(Data items)
Segment Open
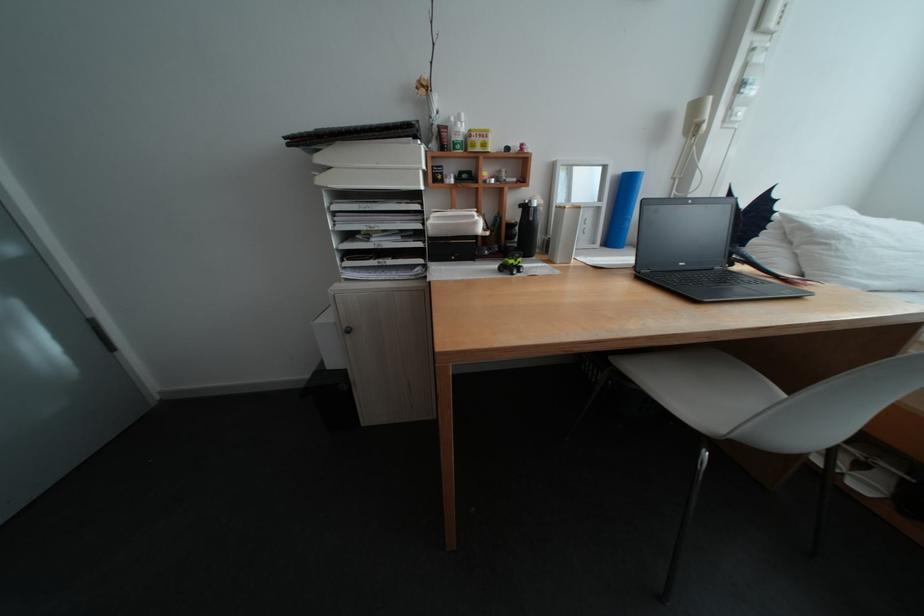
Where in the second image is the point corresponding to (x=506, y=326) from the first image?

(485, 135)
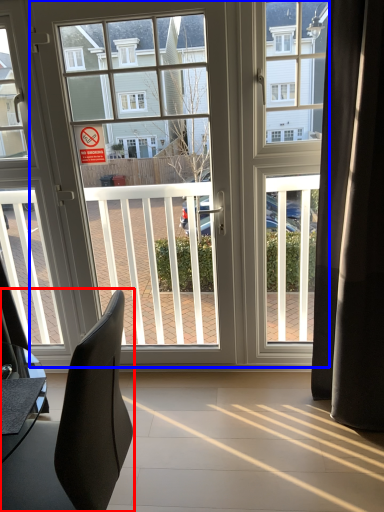
Question: Which object appears closest to the camera in this image, chair (highlighted by a red box) or door (highlighted by a blue box)?

Choices:
 (A) chair
 (B) door

Answer: (A)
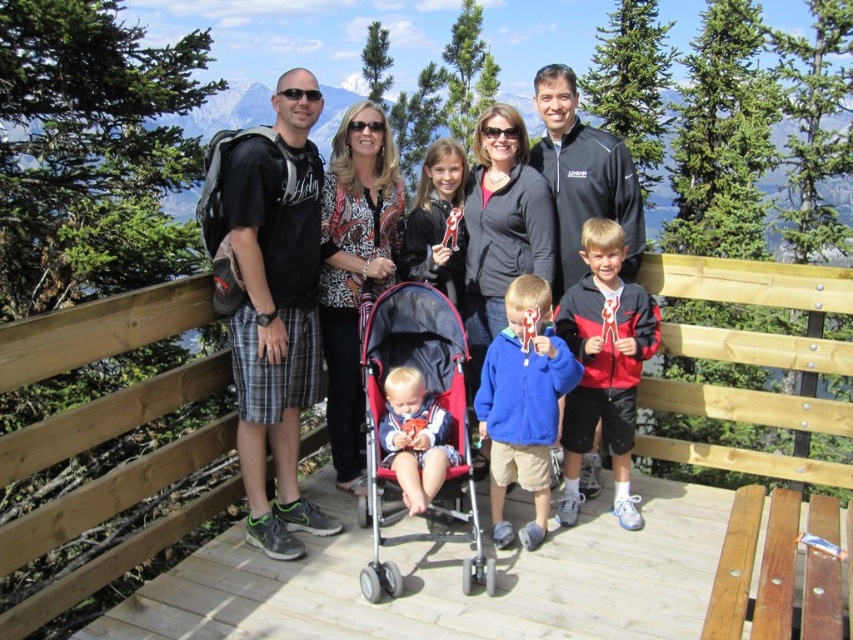
Based on the photo, you are a photographer trying to position the blue fleece jacket at center and the wooden bench at lower center in a way that they appear balanced in the frame. Considering their sizes, which object should you place closer to the camera to achieve this balance?

Answer: Since the wooden bench at lower center is smaller in size compared to the blue fleece jacket at center, you should place the wooden bench at lower center closer to the camera to make it visually larger and balance it with the blue fleece jacket at center.

Based on the photo, you are a photographer trying to arrange the family members for a group photo. The wooden bench at lower center and the blue fleece jacket at center are both in the scene. If you want to seat the tallest child on the widest available furniture, which object should you choose?

The wooden bench at lower center has a larger width than the blue fleece jacket at center, so you should choose the wooden bench at lower center to seat the tallest child.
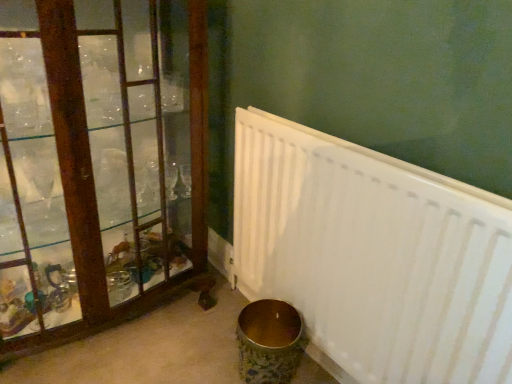
The width and height of the screenshot is (512, 384). Identify the location of wooden frame at left. (99, 163).

What do you see at coordinates (99, 163) in the screenshot? The image size is (512, 384). I see `wooden frame at left` at bounding box center [99, 163].

Locate an element on the screen. This screenshot has height=384, width=512. white matte radiator at lower right is located at coordinates (373, 256).

The width and height of the screenshot is (512, 384). Describe the element at coordinates (373, 256) in the screenshot. I see `white matte radiator at lower right` at that location.

You are a GUI agent. You are given a task and a screenshot of the screen. Output one action in this format:
    pyautogui.click(x=<x>, y=<y>)
    Task: Click on the wooden frame at left
    
    Given the screenshot: What is the action you would take?
    (99, 163)

Considering the relative positions of white matte radiator at lower right and wooden frame at left in the image provided, is white matte radiator at lower right to the right of wooden frame at left from the viewer's perspective?

Yes, white matte radiator at lower right is to the right of wooden frame at left.

From the picture: Which object is further away from the camera, white matte radiator at lower right or wooden frame at left?

wooden frame at left is more distant.

Considering the positions of points (247, 168) and (150, 222), is point (247, 168) closer to camera compared to point (150, 222)?

Yes, it is in front of point (150, 222).

From the image's perspective, would you say white matte radiator at lower right is positioned over wooden frame at left?

No.

From a real-world perspective, who is located lower, white matte radiator at lower right or wooden frame at left?

white matte radiator at lower right.

Which object is thinner, white matte radiator at lower right or wooden frame at left?

white matte radiator at lower right.

Considering the sizes of objects white matte radiator at lower right and wooden frame at left in the image provided, who is shorter, white matte radiator at lower right or wooden frame at left?

white matte radiator at lower right is shorter.

Does white matte radiator at lower right have a larger size compared to wooden frame at left?

No, white matte radiator at lower right is not bigger than wooden frame at left.

Is white matte radiator at lower right not inside wooden frame at left?

Yes, white matte radiator at lower right is not within wooden frame at left.

Is there a large distance between white matte radiator at lower right and wooden frame at left?

No, white matte radiator at lower right is in close proximity to wooden frame at left.

Is wooden frame at left at the back of white matte radiator at lower right?

white matte radiator at lower right is not turned away from wooden frame at left.

How many degrees apart are the facing directions of white matte radiator at lower right and wooden frame at left?

→ 90.5 degrees separate the facing orientations of white matte radiator at lower right and wooden frame at left.

The image size is (512, 384). In order to click on window behind the white matte radiator at lower right in this screenshot , I will do `click(99, 163)`.

In the image, is wooden frame at left on the left side or the right side of white matte radiator at lower right?

Clearly, wooden frame at left is on the left of white matte radiator at lower right in the image.

Relative to white matte radiator at lower right, is wooden frame at left in front or behind?

wooden frame at left is behind white matte radiator at lower right.

Is point (161, 94) positioned before point (472, 270)?

No, it is not.

From the image's perspective, is wooden frame at left beneath white matte radiator at lower right?

Actually, wooden frame at left appears above white matte radiator at lower right in the image.

From a real-world perspective, relative to white matte radiator at lower right, is wooden frame at left vertically above or below?

wooden frame at left is above white matte radiator at lower right.

Can you confirm if wooden frame at left is thinner than white matte radiator at lower right?

No, wooden frame at left is not thinner than white matte radiator at lower right.

Considering the sizes of wooden frame at left and white matte radiator at lower right in the image, is wooden frame at left taller or shorter than white matte radiator at lower right?

Clearly, wooden frame at left is taller compared to white matte radiator at lower right.

Is wooden frame at left bigger than white matte radiator at lower right?

Correct, wooden frame at left is larger in size than white matte radiator at lower right.

Is wooden frame at left located outside white matte radiator at lower right?

Absolutely, wooden frame at left is external to white matte radiator at lower right.

Is wooden frame at left positioned far away from white matte radiator at lower right?

No, wooden frame at left is in close proximity to white matte radiator at lower right.

Could you tell me if wooden frame at left is facing white matte radiator at lower right?

No, wooden frame at left is not turned towards white matte radiator at lower right.

Measure the distance from wooden frame at left to white matte radiator at lower right.

They are 53.69 centimeters apart.

This screenshot has width=512, height=384. In order to click on radiator below the wooden frame at left (from the image's perspective) in this screenshot , I will do `click(373, 256)`.

At what (x,y) coordinates should I click in order to perform the action: click on radiator in front of the wooden frame at left. Please return your answer as a coordinate pair (x, y). Looking at the image, I should click on (373, 256).

Where is `window located above the white matte radiator at lower right (from a real-world perspective)`? window located above the white matte radiator at lower right (from a real-world perspective) is located at coordinates (99, 163).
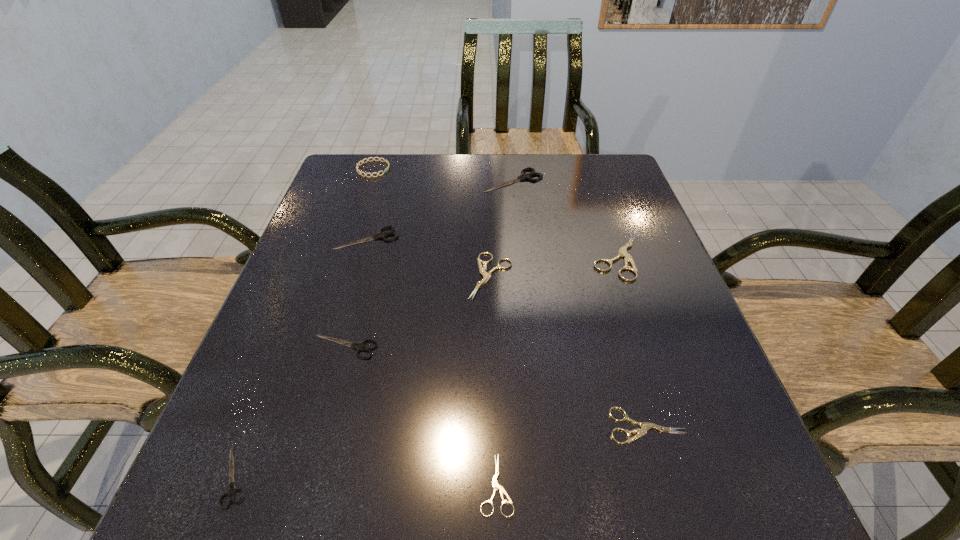
At what (x,y) coordinates should I click in order to perform the action: click on blank space located 0.080m on the left of the third biggest beige shears. Please return your answer as a coordinate pair (x, y). Looking at the image, I should click on (560, 426).

This screenshot has height=540, width=960. In order to click on vacant space located on the right of the smallest black shears in this screenshot , I will do `click(501, 477)`.

This screenshot has height=540, width=960. I want to click on vacant space located 0.110m on the right of the smallest beige shears, so click(x=588, y=484).

Locate an element on the screen. This screenshot has width=960, height=540. bracelet that is at the far edge is located at coordinates [x=379, y=159].

Find the location of `shears situated at the far edge`. shears situated at the far edge is located at coordinates (523, 176).

The width and height of the screenshot is (960, 540). I want to click on bracelet that is at the left edge, so click(x=379, y=159).

Where is `object present at the far left corner`? object present at the far left corner is located at coordinates (379, 159).

You are a GUI agent. You are given a task and a screenshot of the screen. Output one action in this format:
    pyautogui.click(x=<x>, y=<y>)
    Task: Click on the object that is at the near left corner
    
    Given the screenshot: What is the action you would take?
    pyautogui.click(x=232, y=490)

Find the location of a particular element. vacant area at the far edge of the desktop is located at coordinates (484, 195).

In the image, there is a desktop. At what (x,y) coordinates should I click in order to perform the action: click on vacant region at the near edge. Please return your answer as a coordinate pair (x, y). The height and width of the screenshot is (540, 960). Looking at the image, I should click on (618, 480).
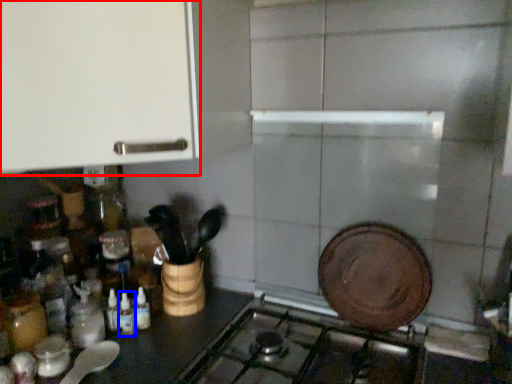
Question: Which of the following is the farthest to the observer, cabinetry (highlighted by a red box) or bottle (highlighted by a blue box)?

Choices:
 (A) cabinetry
 (B) bottle

Answer: (B)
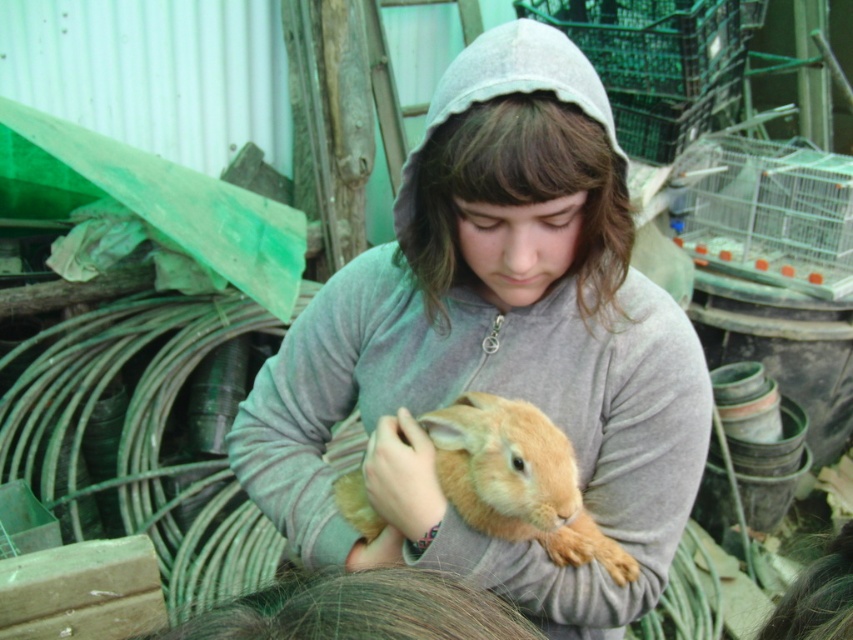
Based on the photo, you are designing a new outfit and need to know the relative sizes of the items in the image. Based on the scene, is the matte gray hoodie at center wider than the light brown fur at center?

The matte gray hoodie at center is wider than the light brown fur at center according to the description.

In the scene where a person is holding a small orange rabbit in a backyard setting, can you determine which object is positioned to the left when observing the matte gray hoodie at center and the light brown fur at center?

The matte gray hoodie at center is positioned to the left of the light brown fur at center.

You are a delivery robot that needs to place a small package between the matte gray hoodie at center and the light brown fur at center. The package is 5 inches long. Can you fit it in the space between them?

The matte gray hoodie at center is 4.68 inches away from light brown fur at center. Since the package is 5 inches long, it cannot fit between them as the distance is shorter than the package length.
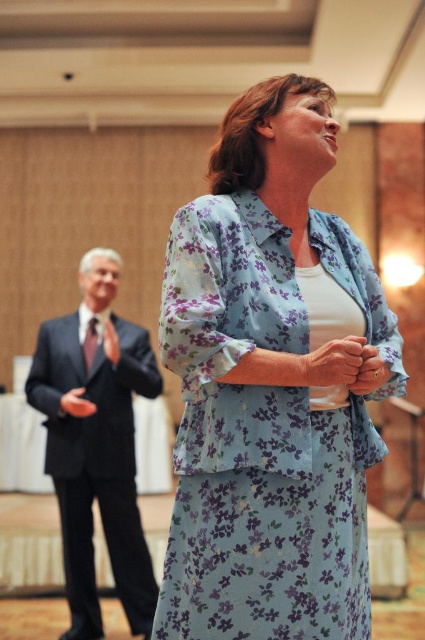
Question: Can you confirm if floral-patterned fabric dress at center is thinner than black suit at left?

Choices:
 (A) no
 (B) yes

Answer: (B)

Question: Which point is closer to the camera?

Choices:
 (A) (280, 522)
 (B) (65, 522)

Answer: (A)

Question: Can you confirm if floral-patterned fabric dress at center is positioned to the left of black suit at left?

Choices:
 (A) yes
 (B) no

Answer: (B)

Question: From the image, what is the correct spatial relationship of floral-patterned fabric dress at center in relation to black suit at left?

Choices:
 (A) right
 (B) left

Answer: (A)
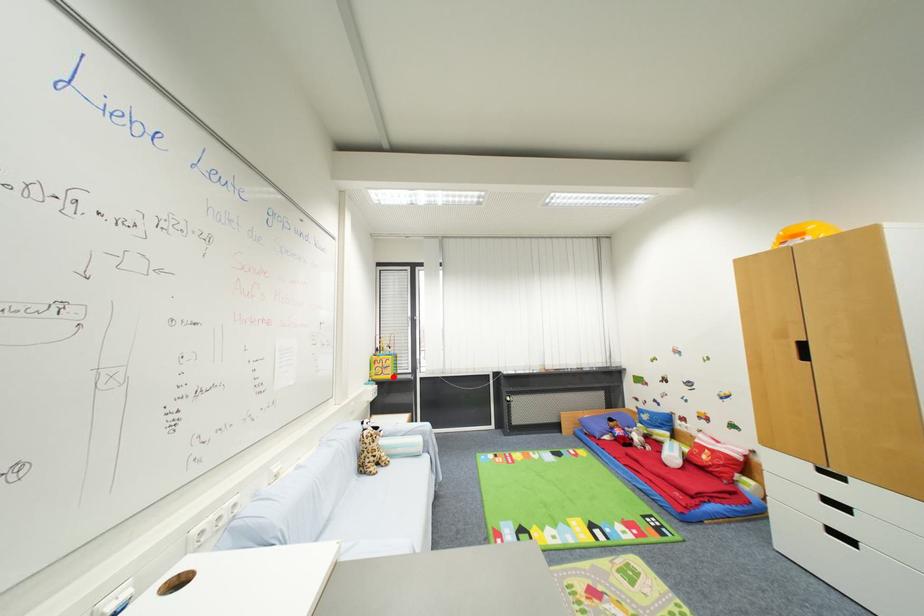
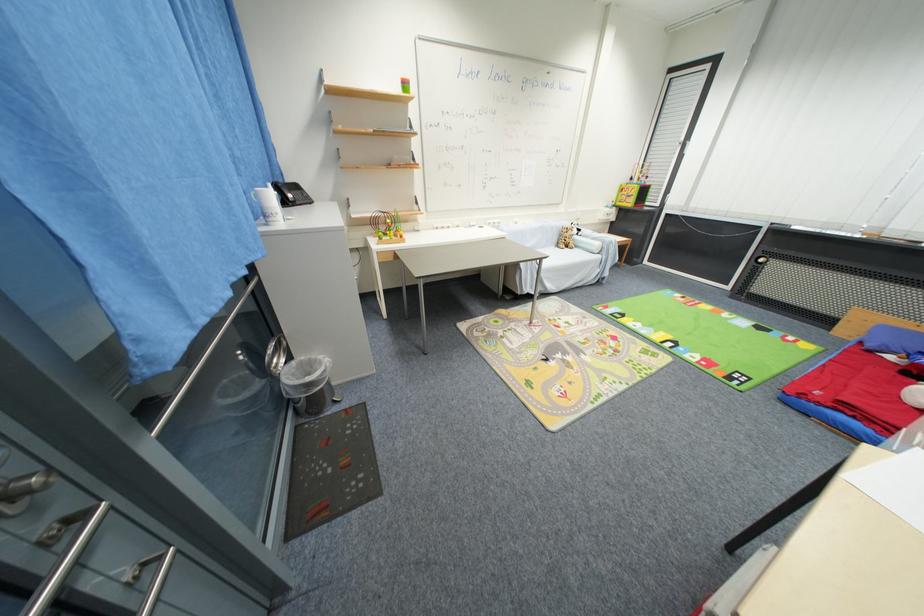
Segment Closed
_What this task involves:_ Copy the lines word for word, starting at the line containing "Does white matte" and ending at the line containing "wooden frame at left is above".

_Answer to the exercise:_
Does white matte radiator at lower right have a larger size compared to wooden frame at left?

No, white matte radiator at lower right is not bigger than wooden frame at left.

Is white matte radiator at lower right not inside wooden frame at left?

Yes, white matte radiator at lower right is not within wooden frame at left.

Is there a large distance between white matte radiator at lower right and wooden frame at left?

No, white matte radiator at lower right is in close proximity to wooden frame at left.

Is wooden frame at left at the back of white matte radiator at lower right?

white matte radiator at lower right is not turned away from wooden frame at left.

How many degrees apart are the facing directions of white matte radiator at lower right and wooden frame at left?

→ 90.5 degrees separate the facing orientations of white matte radiator at lower right and wooden frame at left.

The image size is (512, 384). In order to click on window behind the white matte radiator at lower right in this screenshot , I will do `click(99, 163)`.

In the image, is wooden frame at left on the left side or the right side of white matte radiator at lower right?

Clearly, wooden frame at left is on the left of white matte radiator at lower right in the image.

Relative to white matte radiator at lower right, is wooden frame at left in front or behind?

wooden frame at left is behind white matte radiator at lower right.

Is point (161, 94) positioned before point (472, 270)?

No, it is not.

From the image's perspective, is wooden frame at left beneath white matte radiator at lower right?

Actually, wooden frame at left appears above white matte radiator at lower right in the image.

From a real-world perspective, relative to white matte radiator at lower right, is wooden frame at left vertically above or below?

wooden frame at left is above white matte radiator at lower right.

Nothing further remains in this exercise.